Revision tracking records
□ □ □ □
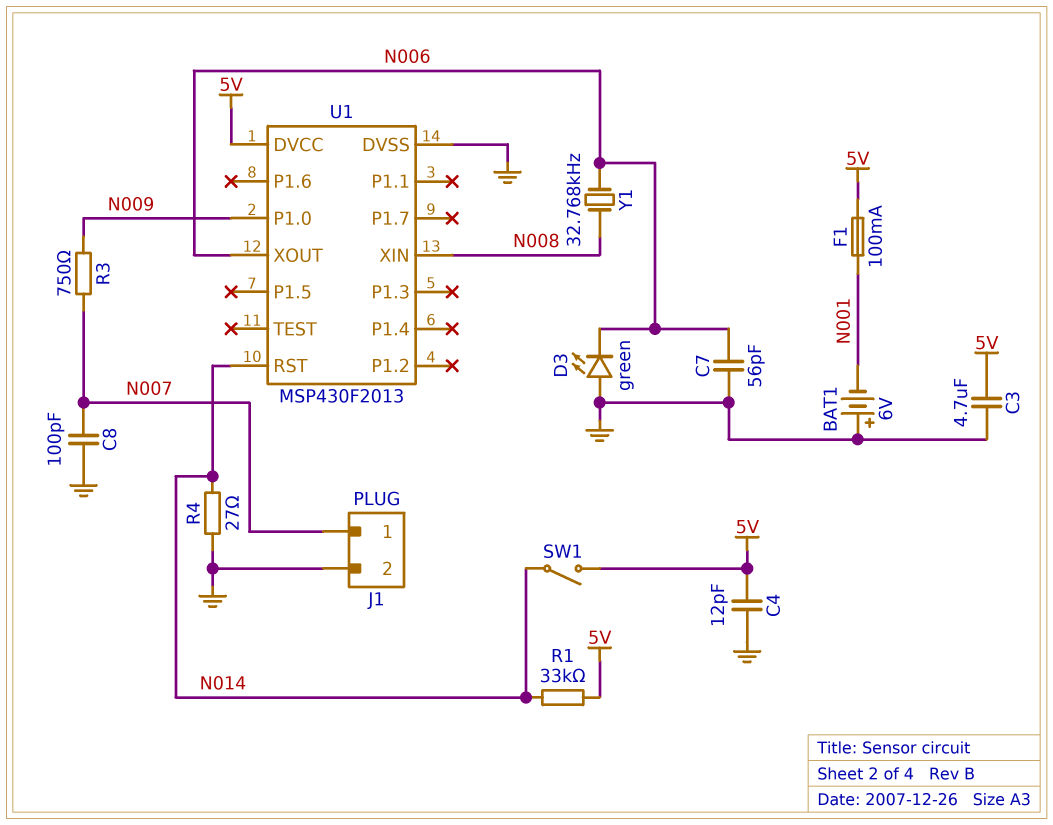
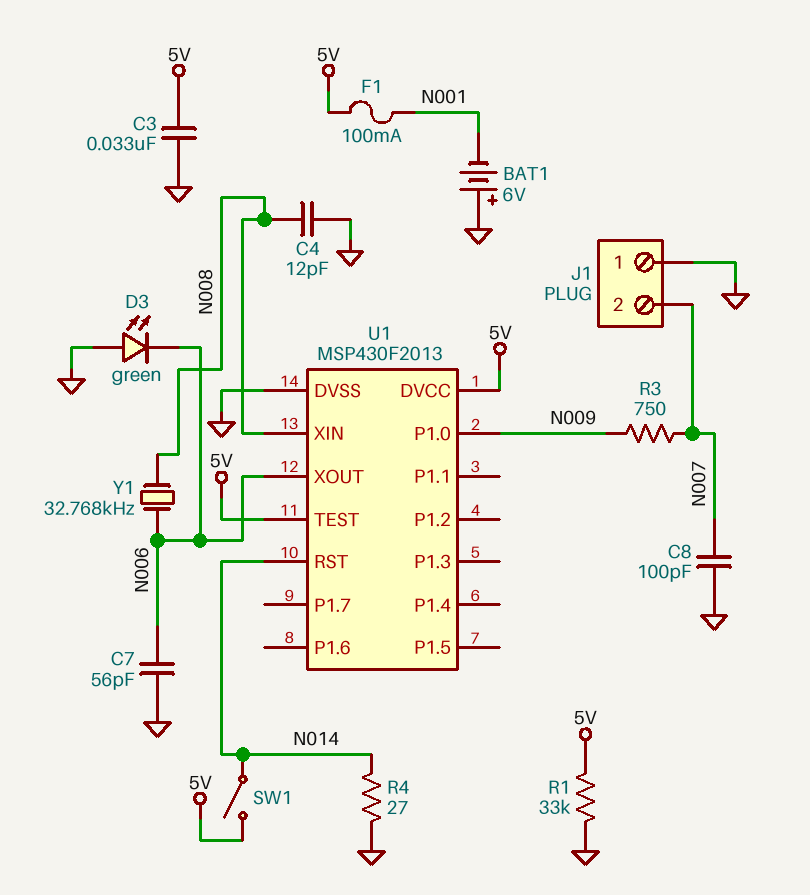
C3: 4.7uF (5V, GND) -> 33nF (5V, GND)
C4: 12pF (5V, GND) -> 12pF (GND, N008)
J1 pin 1: N007 -> GND
J1 pin 2: GND -> N007
R1: 33k (5V, N014) -> 33k (5V, GND)
U1 pin TEST: none -> 5V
□ □ □ □
• [WHAT YOU SHOULD DO]: Using the records above, please repeat the line with "C4: 12pF (5V, GND) -> 12pF (GND, N008)" and every line after it exactly, and give no other text.

• [FINISHED TASK]:
C4: 12pF (5V, GND) -> 12pF (GND, N008)
J1 pin 1: N007 -> GND
J1 pin 2: GND -> N007
R1: 33k (5V, N014) -> 33k (5V, GND)
U1 pin TEST: none -> 5V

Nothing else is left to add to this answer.